▶ [What to work on]:
Make an exact reproduction of all the data.

##### Available data #####

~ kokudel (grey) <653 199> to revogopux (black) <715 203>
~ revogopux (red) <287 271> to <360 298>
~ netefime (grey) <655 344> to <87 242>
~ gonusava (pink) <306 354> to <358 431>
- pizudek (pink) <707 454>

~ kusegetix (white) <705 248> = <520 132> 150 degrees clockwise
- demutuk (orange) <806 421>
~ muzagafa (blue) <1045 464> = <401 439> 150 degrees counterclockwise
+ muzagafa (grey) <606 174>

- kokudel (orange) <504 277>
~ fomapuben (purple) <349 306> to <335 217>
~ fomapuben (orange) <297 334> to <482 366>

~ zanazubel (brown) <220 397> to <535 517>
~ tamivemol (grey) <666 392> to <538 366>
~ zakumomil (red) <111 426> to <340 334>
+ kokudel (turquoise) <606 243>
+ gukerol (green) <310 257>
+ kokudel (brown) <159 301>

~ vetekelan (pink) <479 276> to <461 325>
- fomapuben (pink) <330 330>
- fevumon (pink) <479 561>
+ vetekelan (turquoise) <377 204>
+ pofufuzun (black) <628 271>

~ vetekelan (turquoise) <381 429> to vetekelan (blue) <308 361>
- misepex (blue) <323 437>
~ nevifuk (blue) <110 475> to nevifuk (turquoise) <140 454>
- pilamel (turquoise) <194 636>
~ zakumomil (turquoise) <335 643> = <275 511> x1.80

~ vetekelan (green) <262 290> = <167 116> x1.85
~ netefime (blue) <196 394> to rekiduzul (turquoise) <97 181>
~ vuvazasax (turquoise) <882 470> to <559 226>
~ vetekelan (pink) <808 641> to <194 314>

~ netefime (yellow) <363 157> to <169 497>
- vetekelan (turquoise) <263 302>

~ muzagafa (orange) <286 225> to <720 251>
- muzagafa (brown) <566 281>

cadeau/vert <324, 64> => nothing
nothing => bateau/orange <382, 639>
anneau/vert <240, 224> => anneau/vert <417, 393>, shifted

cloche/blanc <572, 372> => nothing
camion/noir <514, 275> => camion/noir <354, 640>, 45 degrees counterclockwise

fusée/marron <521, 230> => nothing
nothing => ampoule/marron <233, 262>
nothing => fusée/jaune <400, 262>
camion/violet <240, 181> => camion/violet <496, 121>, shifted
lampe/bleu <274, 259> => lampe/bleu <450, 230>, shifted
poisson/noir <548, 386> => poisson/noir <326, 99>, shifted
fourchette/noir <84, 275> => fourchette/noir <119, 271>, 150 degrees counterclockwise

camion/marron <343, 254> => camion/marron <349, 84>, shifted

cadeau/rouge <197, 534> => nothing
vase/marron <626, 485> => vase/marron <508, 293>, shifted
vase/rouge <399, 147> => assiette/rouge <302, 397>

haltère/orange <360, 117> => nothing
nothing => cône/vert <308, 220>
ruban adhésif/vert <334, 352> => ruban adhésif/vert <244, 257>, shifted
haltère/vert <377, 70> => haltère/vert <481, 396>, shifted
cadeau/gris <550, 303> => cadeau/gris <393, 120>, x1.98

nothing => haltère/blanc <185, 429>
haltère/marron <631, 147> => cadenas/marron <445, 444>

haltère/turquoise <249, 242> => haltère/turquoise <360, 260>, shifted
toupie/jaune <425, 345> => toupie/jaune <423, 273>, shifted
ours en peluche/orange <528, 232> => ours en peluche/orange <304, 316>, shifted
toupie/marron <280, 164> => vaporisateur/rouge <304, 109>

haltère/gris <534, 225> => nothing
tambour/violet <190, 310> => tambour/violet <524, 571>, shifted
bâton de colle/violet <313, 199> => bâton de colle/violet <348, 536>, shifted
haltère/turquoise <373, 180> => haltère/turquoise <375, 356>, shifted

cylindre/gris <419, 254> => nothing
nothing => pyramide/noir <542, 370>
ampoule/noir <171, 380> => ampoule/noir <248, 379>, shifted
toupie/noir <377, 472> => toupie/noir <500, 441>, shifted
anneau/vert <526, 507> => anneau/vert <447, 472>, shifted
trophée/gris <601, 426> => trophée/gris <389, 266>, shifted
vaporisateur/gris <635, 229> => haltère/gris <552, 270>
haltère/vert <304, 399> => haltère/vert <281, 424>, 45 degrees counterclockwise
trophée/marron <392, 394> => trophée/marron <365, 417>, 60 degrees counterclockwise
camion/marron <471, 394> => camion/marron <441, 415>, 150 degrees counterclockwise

#####

▶ [Exercise answer]:
~ kokudel (grey) <653 199> to revogopux (black) <715 203>
~ revogopux (red) <287 271> to <360 298>
~ netefime (grey) <655 344> to <87 242>
~ gonusava (pink) <306 354> to <358 431>
- pizudek (pink) <707 454>

~ kusegetix (white) <705 248> = <520 132> 150 degrees clockwise
- demutuk (orange) <806 421>
~ muzagafa (blue) <1045 464> = <401 439> 150 degrees counterclockwise
+ muzagafa (grey) <606 174>

- kokudel (orange) <504 277>
~ fomapuben (purple) <349 306> to <335 217>
~ fomapuben (orange) <297 334> to <482 366>

~ zanazubel (brown) <220 397> to <535 517>
~ tamivemol (grey) <666 392> to <538 366>
~ zakumomil (red) <111 426> to <340 334>
+ kokudel (turquoise) <606 243>
+ gukerol (green) <310 257>
+ kokudel (brown) <159 301>

~ vetekelan (pink) <479 276> to <461 325>
- fomapuben (pink) <330 330>
- fevumon (pink) <479 561>
+ vetekelan (turquoise) <377 204>
+ pofufuzun (black) <628 271>

~ vetekelan (turquoise) <381 429> to vetekelan (blue) <308 361>
- misepex (blue) <323 437>
~ nevifuk (blue) <110 475> to nevifuk (turquoise) <140 454>
- pilamel (turquoise) <194 636>
~ zakumomil (turquoise) <335 643> = <275 511> x1.80

~ vetekelan (green) <262 290> = <167 116> x1.85
~ netefime (blue) <196 394> to rekiduzul (turquoise) <97 181>
~ vuvazasax (turquoise) <882 470> to <559 226>
~ vetekelan (pink) <808 641> to <194 314>

~ netefime (yellow) <363 157> to <169 497>
- vetekelan (turquoise) <263 302>

~ muzagafa (orange) <286 225> to <720 251>
- muzagafa (brown) <566 281>

cadeau/vert <324, 64> => nothing
nothing => bateau/orange <382, 639>
anneau/vert <240, 224> => anneau/vert <417, 393>, shifted

cloche/blanc <572, 372> => nothing
camion/noir <514, 275> => camion/noir <354, 640>, 45 degrees counterclockwise

fusée/marron <521, 230> => nothing
nothing => ampoule/marron <233, 262>
nothing => fusée/jaune <400, 262>
camion/violet <240, 181> => camion/violet <496, 121>, shifted
lampe/bleu <274, 259> => lampe/bleu <450, 230>, shifted
poisson/noir <548, 386> => poisson/noir <326, 99>, shifted
fourchette/noir <84, 275> => fourchette/noir <119, 271>, 150 degrees counterclockwise

camion/marron <343, 254> => camion/marron <349, 84>, shifted

cadeau/rouge <197, 534> => nothing
vase/marron <626, 485> => vase/marron <508, 293>, shifted
vase/rouge <399, 147> => assiette/rouge <302, 397>

haltère/orange <360, 117> => nothing
nothing => cône/vert <308, 220>
ruban adhésif/vert <334, 352> => ruban adhésif/vert <244, 257>, shifted
haltère/vert <377, 70> => haltère/vert <481, 396>, shifted
cadeau/gris <550, 303> => cadeau/gris <393, 120>, x1.98

nothing => haltère/blanc <185, 429>
haltère/marron <631, 147> => cadenas/marron <445, 444>

haltère/turquoise <249, 242> => haltère/turquoise <360, 260>, shifted
toupie/jaune <425, 345> => toupie/jaune <423, 273>, shifted
ours en peluche/orange <528, 232> => ours en peluche/orange <304, 316>, shifted
toupie/marron <280, 164> => vaporisateur/rouge <304, 109>

haltère/gris <534, 225> => nothing
tambour/violet <190, 310> => tambour/violet <524, 571>, shifted
bâton de colle/violet <313, 199> => bâton de colle/violet <348, 536>, shifted
haltère/turquoise <373, 180> => haltère/turquoise <375, 356>, shifted

cylindre/gris <419, 254> => nothing
nothing => pyramide/noir <542, 370>
ampoule/noir <171, 380> => ampoule/noir <248, 379>, shifted
toupie/noir <377, 472> => toupie/noir <500, 441>, shifted
anneau/vert <526, 507> => anneau/vert <447, 472>, shifted
trophée/gris <601, 426> => trophée/gris <389, 266>, shifted
vaporisateur/gris <635, 229> => haltère/gris <552, 270>
haltère/vert <304, 399> => haltère/vert <281, 424>, 45 degrees counterclockwise
trophée/marron <392, 394> => trophée/marron <365, 417>, 60 degrees counterclockwise
camion/marron <471, 394> => camion/marron <441, 415>, 150 degrees counterclockwise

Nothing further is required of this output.